- TRY IT
Repeat the listing below verbatim, without its images.

○ ○ ○

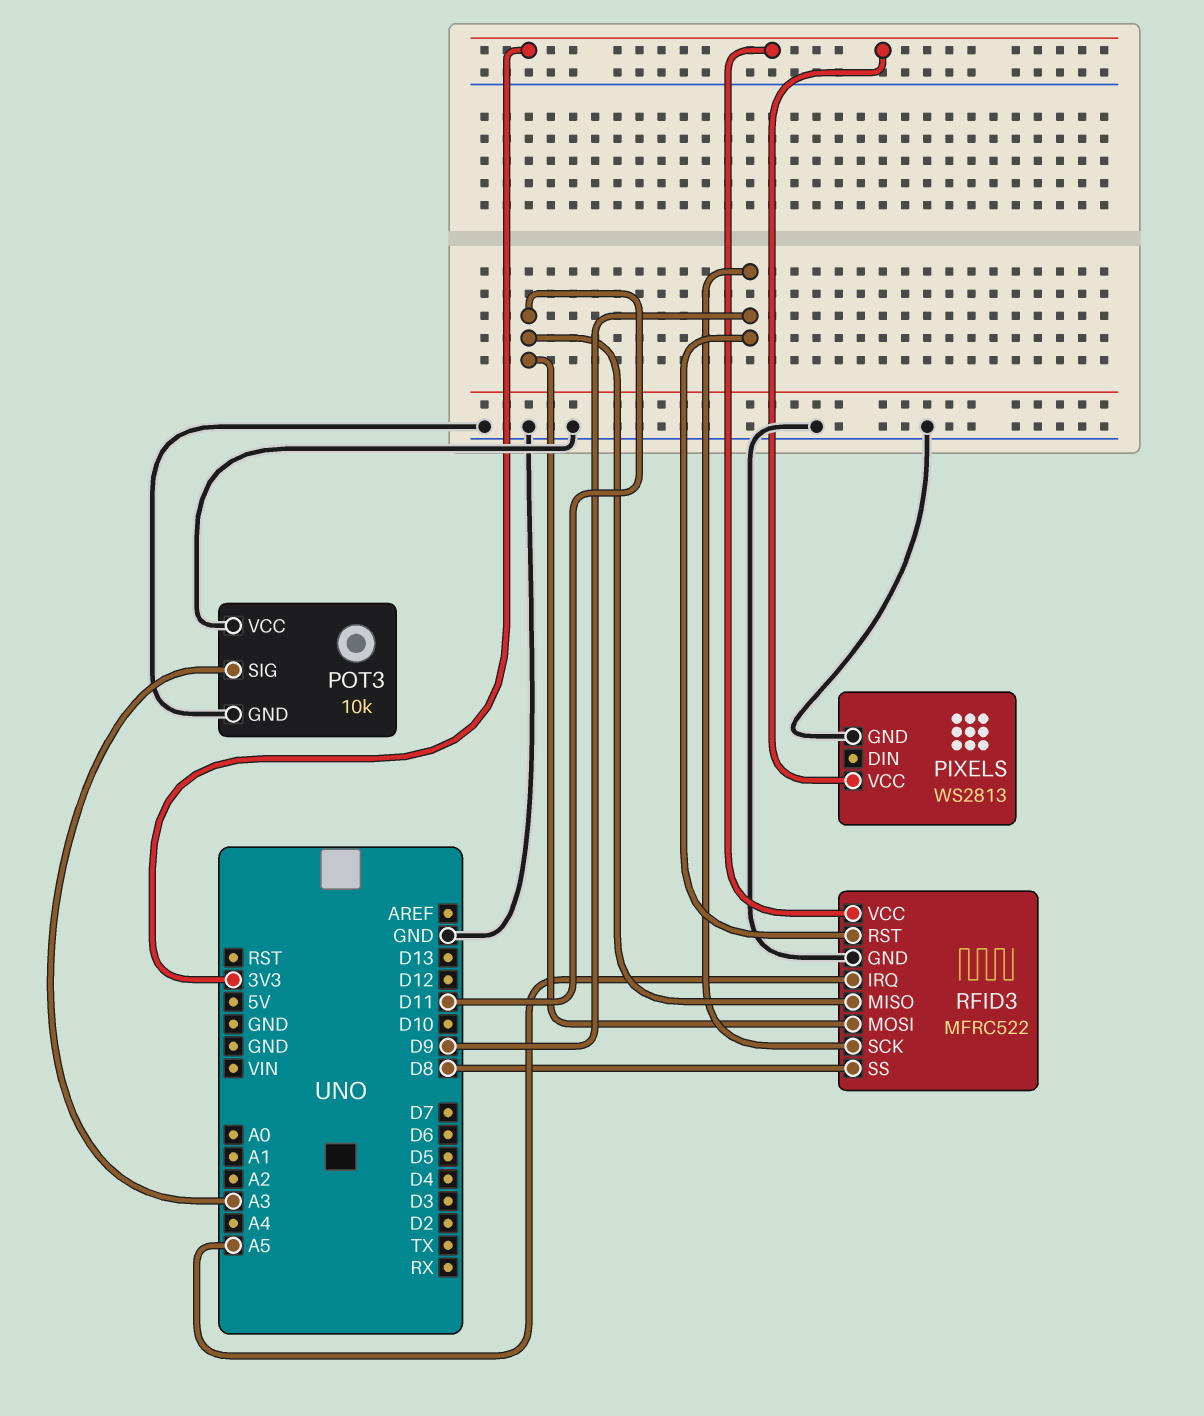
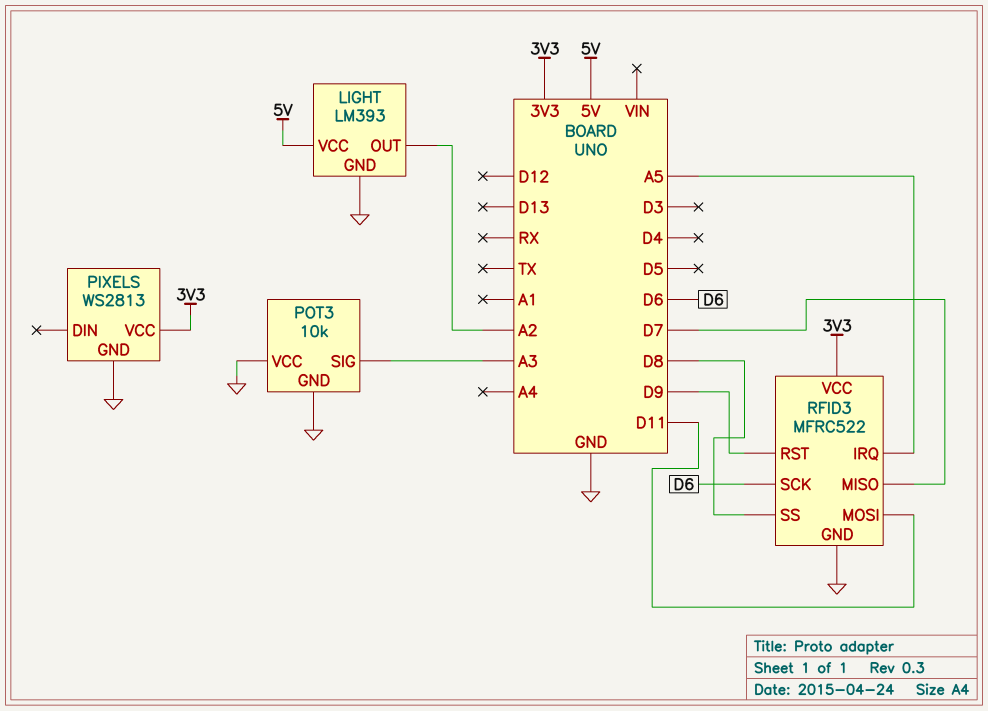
LIGHT: none -> LM393
LIGHT pin GND: none -> GND
LIGHT pin OUT: none -> A2
LIGHT pin VCC: none -> 5V
RFID3 pin MISO: D11 -> D7
RFID3 pin SCK: D9 -> D6

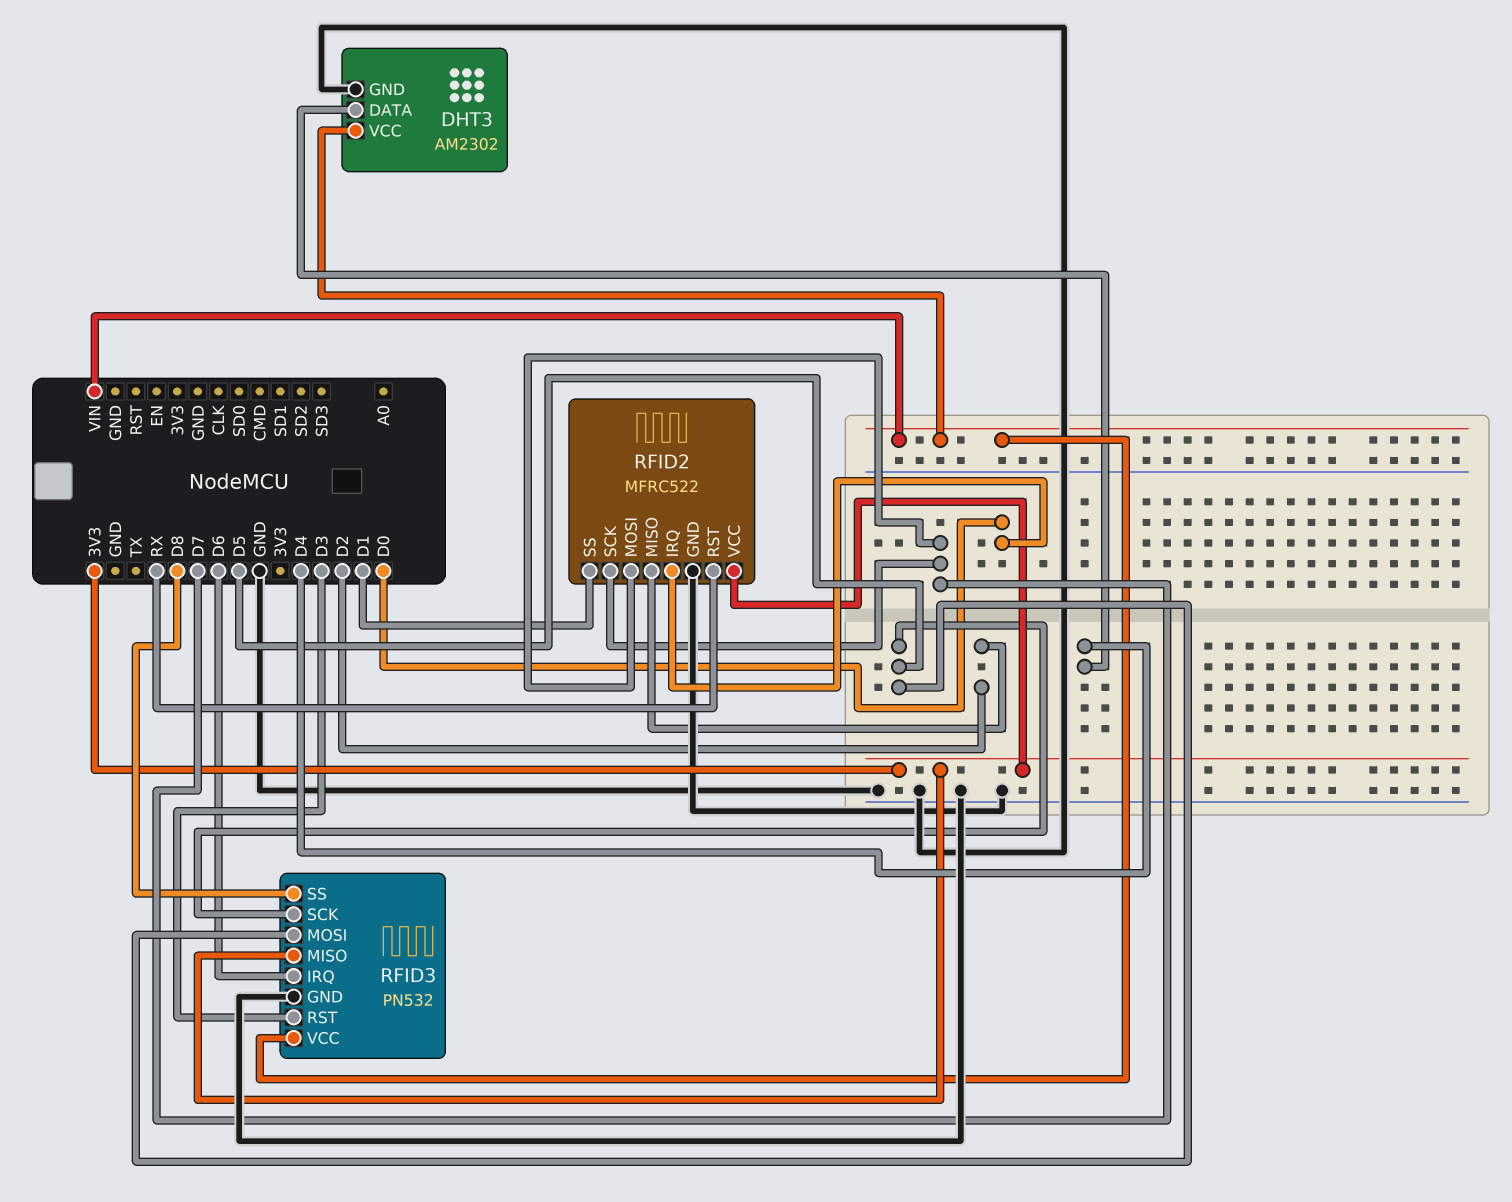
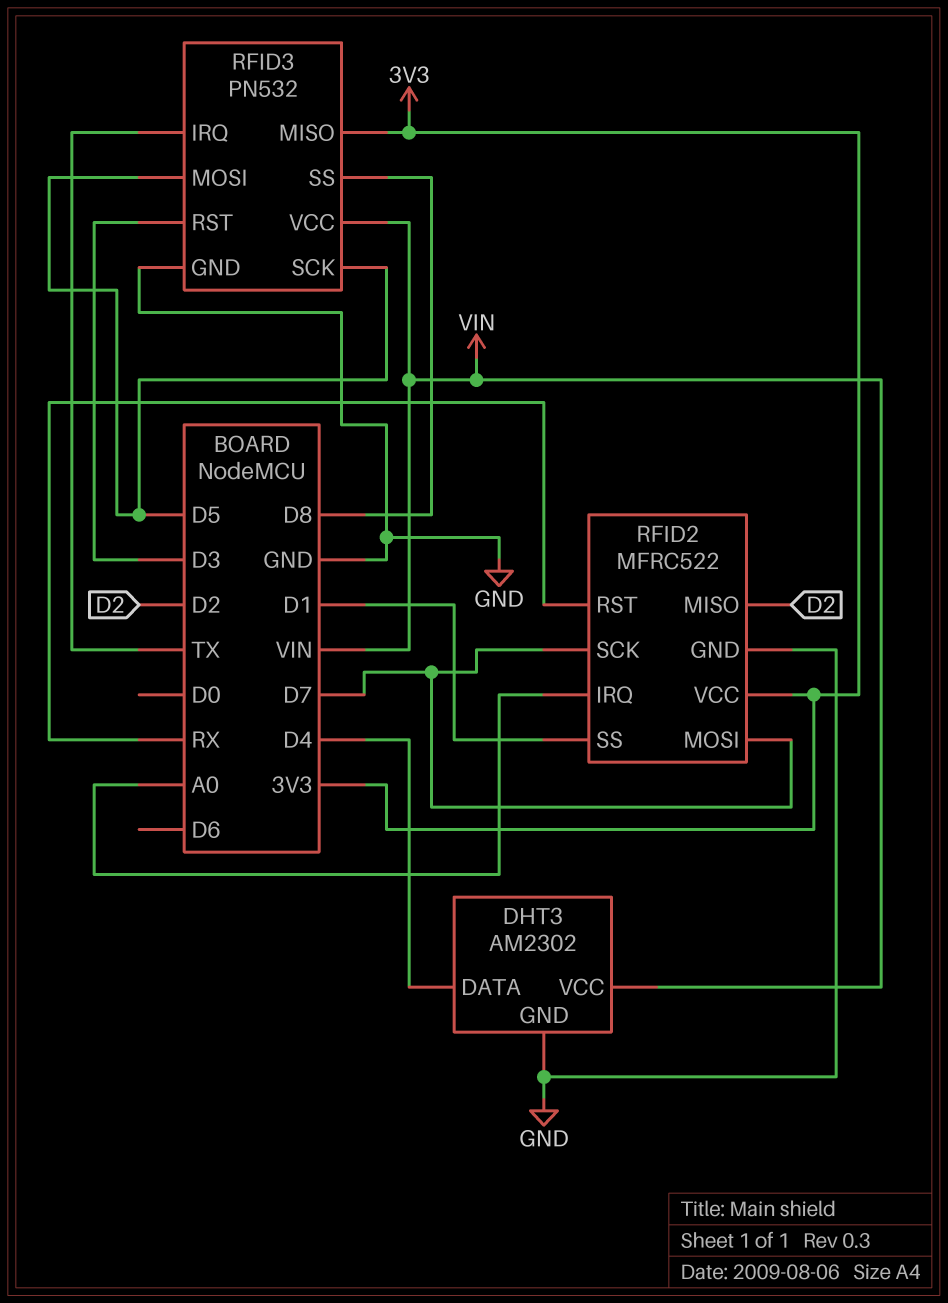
RFID2 pin IRQ: D0 -> A0
RFID3 pin IRQ: D6 -> TX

○ ○ ○

- RESPONSE
LIGHT: none -> LM393
LIGHT pin GND: none -> GND
LIGHT pin OUT: none -> A2
LIGHT pin VCC: none -> 5V
RFID3 pin MISO: D11 -> D7
RFID3 pin SCK: D9 -> D6

RFID2 pin IRQ: D0 -> A0
RFID3 pin IRQ: D6 -> TX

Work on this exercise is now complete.